Prompt: Leave the images out and repeat the data exactly as given.

Records from a collection
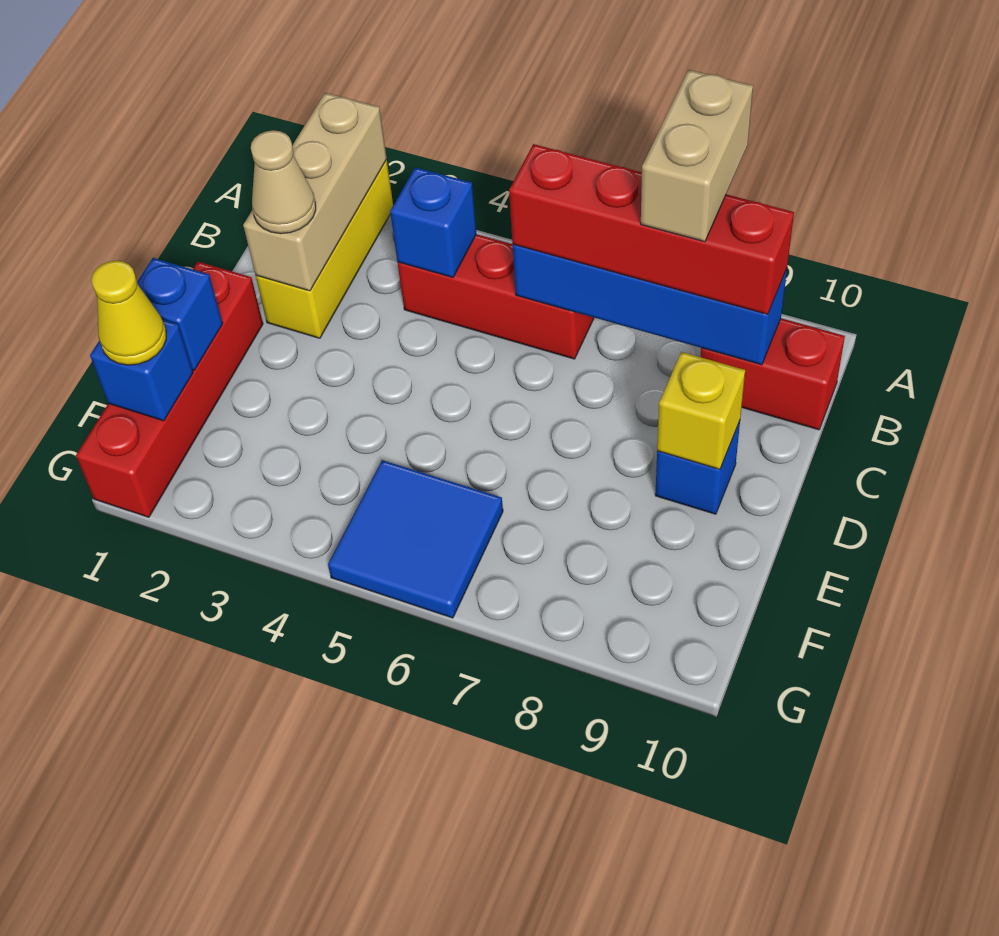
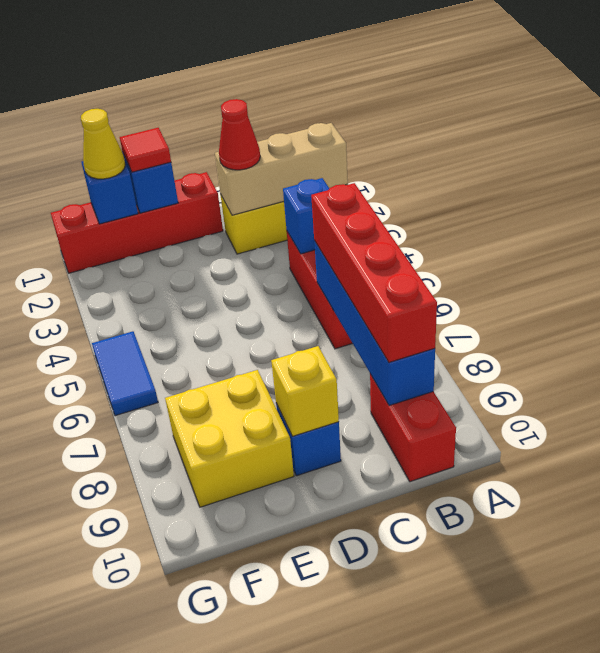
tan brick A8:B8 level 4 -> none
tan cone C2 level 3 -> red cone C2 level 3
none -> red tile E1 level 3
none -> yellow brick E8:F9 level 1
blue tile F5:G6 level 1 -> blue tile G5:G6 level 1

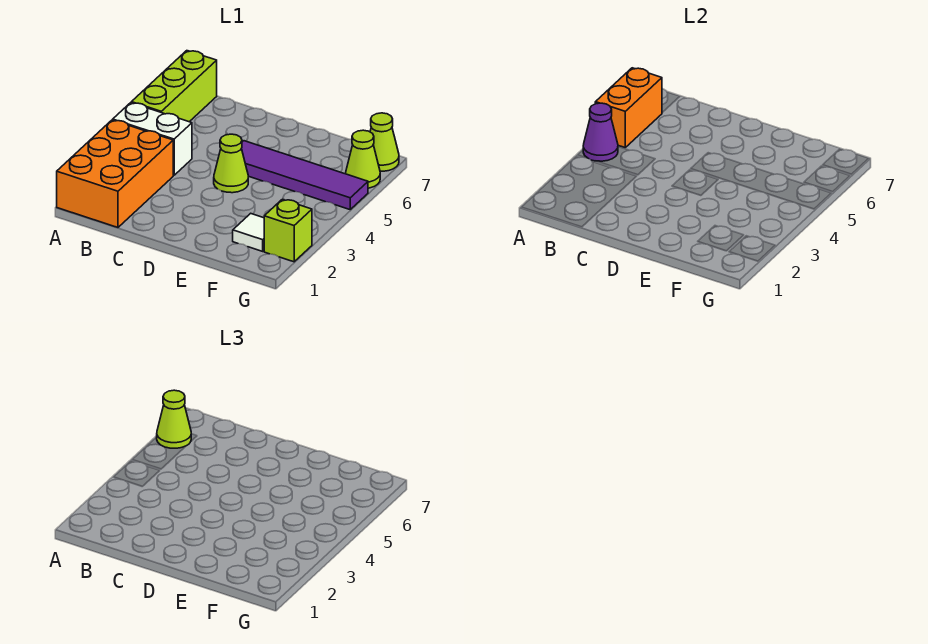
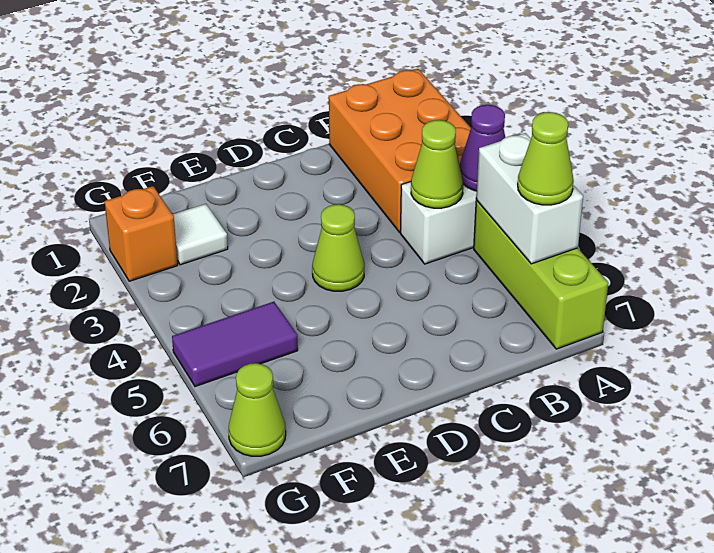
orange brick A5:A6 level 2 -> white brick A5:A6 level 2
purple tile D5:G5 level 1 -> purple tile F5:G5 level 1
lime brick G2 level 1 -> orange brick G2 level 1
lime cone G6 level 1 -> lime cone B4 level 2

Finished exercise:
tan brick A8:B8 level 4 -> none
tan cone C2 level 3 -> red cone C2 level 3
none -> red tile E1 level 3
none -> yellow brick E8:F9 level 1
blue tile F5:G6 level 1 -> blue tile G5:G6 level 1

orange brick A5:A6 level 2 -> white brick A5:A6 level 2
purple tile D5:G5 level 1 -> purple tile F5:G5 level 1
lime brick G2 level 1 -> orange brick G2 level 1
lime cone G6 level 1 -> lime cone B4 level 2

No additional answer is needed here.